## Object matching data
________________

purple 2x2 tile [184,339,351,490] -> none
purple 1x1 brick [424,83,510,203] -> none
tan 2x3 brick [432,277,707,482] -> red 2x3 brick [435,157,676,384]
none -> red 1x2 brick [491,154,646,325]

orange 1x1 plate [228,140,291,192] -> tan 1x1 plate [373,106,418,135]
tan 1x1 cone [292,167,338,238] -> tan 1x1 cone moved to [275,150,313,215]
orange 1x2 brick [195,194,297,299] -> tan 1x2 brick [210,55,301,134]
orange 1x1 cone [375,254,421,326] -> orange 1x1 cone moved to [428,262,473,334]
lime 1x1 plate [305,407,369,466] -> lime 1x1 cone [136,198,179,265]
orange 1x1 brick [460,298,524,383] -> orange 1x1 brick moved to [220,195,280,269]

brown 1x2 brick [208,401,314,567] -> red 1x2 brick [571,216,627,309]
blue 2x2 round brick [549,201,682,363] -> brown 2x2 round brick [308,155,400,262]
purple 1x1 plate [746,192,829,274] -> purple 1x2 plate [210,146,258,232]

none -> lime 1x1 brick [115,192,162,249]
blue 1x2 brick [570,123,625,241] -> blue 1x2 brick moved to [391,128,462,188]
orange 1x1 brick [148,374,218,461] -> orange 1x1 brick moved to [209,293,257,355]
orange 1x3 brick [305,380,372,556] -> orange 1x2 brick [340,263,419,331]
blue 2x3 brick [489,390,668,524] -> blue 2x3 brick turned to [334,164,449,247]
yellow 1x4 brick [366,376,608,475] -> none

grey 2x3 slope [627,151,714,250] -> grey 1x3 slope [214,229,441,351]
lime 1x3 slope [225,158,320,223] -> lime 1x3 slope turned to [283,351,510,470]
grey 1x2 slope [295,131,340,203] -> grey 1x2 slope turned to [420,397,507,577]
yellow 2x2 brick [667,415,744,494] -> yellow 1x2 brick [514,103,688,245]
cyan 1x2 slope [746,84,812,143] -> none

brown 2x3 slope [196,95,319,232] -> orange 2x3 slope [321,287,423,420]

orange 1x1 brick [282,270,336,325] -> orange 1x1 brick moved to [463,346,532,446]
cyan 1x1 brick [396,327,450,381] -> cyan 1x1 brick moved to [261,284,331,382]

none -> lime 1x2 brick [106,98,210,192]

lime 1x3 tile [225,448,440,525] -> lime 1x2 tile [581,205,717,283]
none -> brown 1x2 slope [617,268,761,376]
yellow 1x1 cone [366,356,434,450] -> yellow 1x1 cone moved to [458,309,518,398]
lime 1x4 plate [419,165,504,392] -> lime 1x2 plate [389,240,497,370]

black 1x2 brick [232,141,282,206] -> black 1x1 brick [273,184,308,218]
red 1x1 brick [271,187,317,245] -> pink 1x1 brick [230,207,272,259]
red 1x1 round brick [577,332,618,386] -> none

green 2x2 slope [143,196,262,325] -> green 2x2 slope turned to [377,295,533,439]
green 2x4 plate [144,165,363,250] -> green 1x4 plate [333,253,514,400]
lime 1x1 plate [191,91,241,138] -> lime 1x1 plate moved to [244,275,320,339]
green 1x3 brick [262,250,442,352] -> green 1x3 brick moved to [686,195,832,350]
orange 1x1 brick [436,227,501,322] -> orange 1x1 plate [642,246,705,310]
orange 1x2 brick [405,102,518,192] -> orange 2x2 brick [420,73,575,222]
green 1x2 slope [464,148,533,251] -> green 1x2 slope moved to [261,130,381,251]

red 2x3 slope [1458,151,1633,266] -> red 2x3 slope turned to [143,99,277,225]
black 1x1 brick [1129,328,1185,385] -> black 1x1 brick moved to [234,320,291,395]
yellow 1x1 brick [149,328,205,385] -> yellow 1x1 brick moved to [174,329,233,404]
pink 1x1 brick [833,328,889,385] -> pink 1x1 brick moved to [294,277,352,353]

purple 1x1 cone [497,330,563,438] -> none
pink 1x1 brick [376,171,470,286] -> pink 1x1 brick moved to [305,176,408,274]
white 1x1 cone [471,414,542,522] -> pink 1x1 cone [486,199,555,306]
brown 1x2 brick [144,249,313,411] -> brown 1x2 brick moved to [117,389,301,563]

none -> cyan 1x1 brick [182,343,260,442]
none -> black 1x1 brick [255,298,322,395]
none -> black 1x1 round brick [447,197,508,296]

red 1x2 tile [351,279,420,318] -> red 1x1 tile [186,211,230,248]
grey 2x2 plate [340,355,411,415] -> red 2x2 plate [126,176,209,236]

________________

## To do
All lines of the records containing "pink" should be shown.

## Reply
red 1x1 brick [271,187,317,245] -> pink 1x1 brick [230,207,272,259]
pink 1x1 brick [833,328,889,385] -> pink 1x1 brick moved to [294,277,352,353]
pink 1x1 brick [376,171,470,286] -> pink 1x1 brick moved to [305,176,408,274]
white 1x1 cone [471,414,542,522] -> pink 1x1 cone [486,199,555,306]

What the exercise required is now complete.